Activity
Pictures aside, each entry has to be returned exactly as it stands.

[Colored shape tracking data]
== Segment start ==
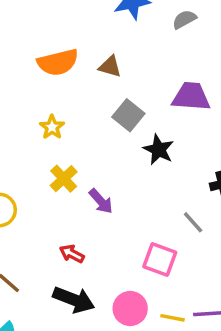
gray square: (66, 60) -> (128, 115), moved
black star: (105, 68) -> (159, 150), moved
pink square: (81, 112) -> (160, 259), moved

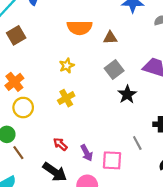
brown triangle: (110, 67) -> (110, 38), turned -32
purple arrow: (101, 201) -> (87, 153), moved
pink square: (160, 259) -> (112, 160), turned -30

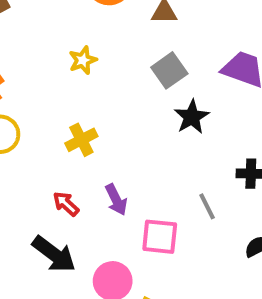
yellow cross: (66, 98) -> (81, 140), moved
purple arrow: (87, 153) -> (116, 200), moved

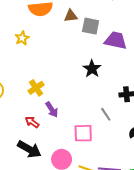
yellow star: (83, 60) -> (22, 38), moved
gray square: (169, 70) -> (91, 26), moved, turned -36
purple arrow: (116, 200) -> (52, 110), moved

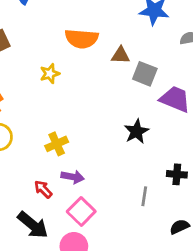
purple arrow: (52, 110) -> (73, 177), turned -56
gray line: (106, 114) -> (144, 196), turned 32
pink square: (83, 133) -> (81, 211), moved, turned 36

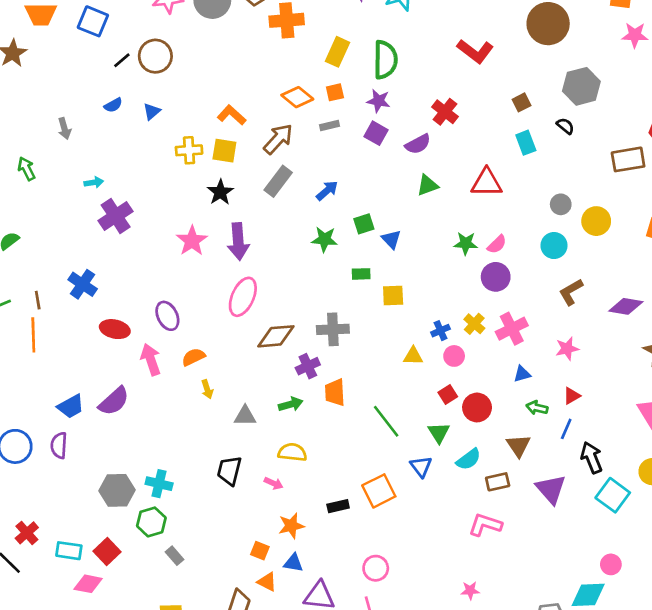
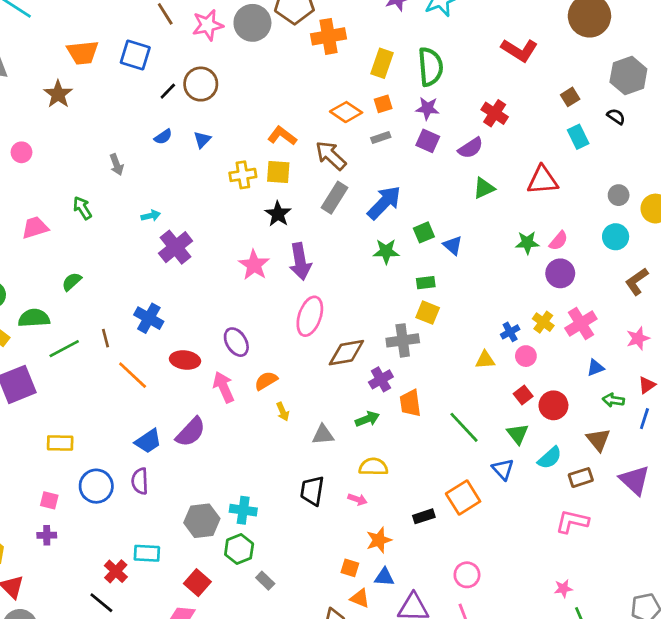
brown arrow: (278, 139) -> (331, 156), turned -84
blue arrow: (327, 191) -> (384, 203), size x1.6
yellow square: (393, 296) -> (428, 313), moved, turned 30
orange line: (33, 335) -> (133, 375), moved, turned -40
cyan rectangle: (69, 551) -> (147, 553), moved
== Segment end ==
Task output
gray square: (66, 60) -> (128, 115), moved
black star: (105, 68) -> (159, 150), moved
pink square: (81, 112) -> (160, 259), moved

brown triangle: (110, 67) -> (110, 38), turned -32
purple arrow: (101, 201) -> (87, 153), moved
pink square: (160, 259) -> (112, 160), turned -30

yellow cross: (66, 98) -> (81, 140), moved
purple arrow: (87, 153) -> (116, 200), moved

yellow star: (83, 60) -> (22, 38), moved
gray square: (169, 70) -> (91, 26), moved, turned -36
purple arrow: (116, 200) -> (52, 110), moved

purple arrow: (52, 110) -> (73, 177), turned -56
gray line: (106, 114) -> (144, 196), turned 32
pink square: (83, 133) -> (81, 211), moved, turned 36

brown arrow: (278, 139) -> (331, 156), turned -84
blue arrow: (327, 191) -> (384, 203), size x1.6
yellow square: (393, 296) -> (428, 313), moved, turned 30
orange line: (33, 335) -> (133, 375), moved, turned -40
cyan rectangle: (69, 551) -> (147, 553), moved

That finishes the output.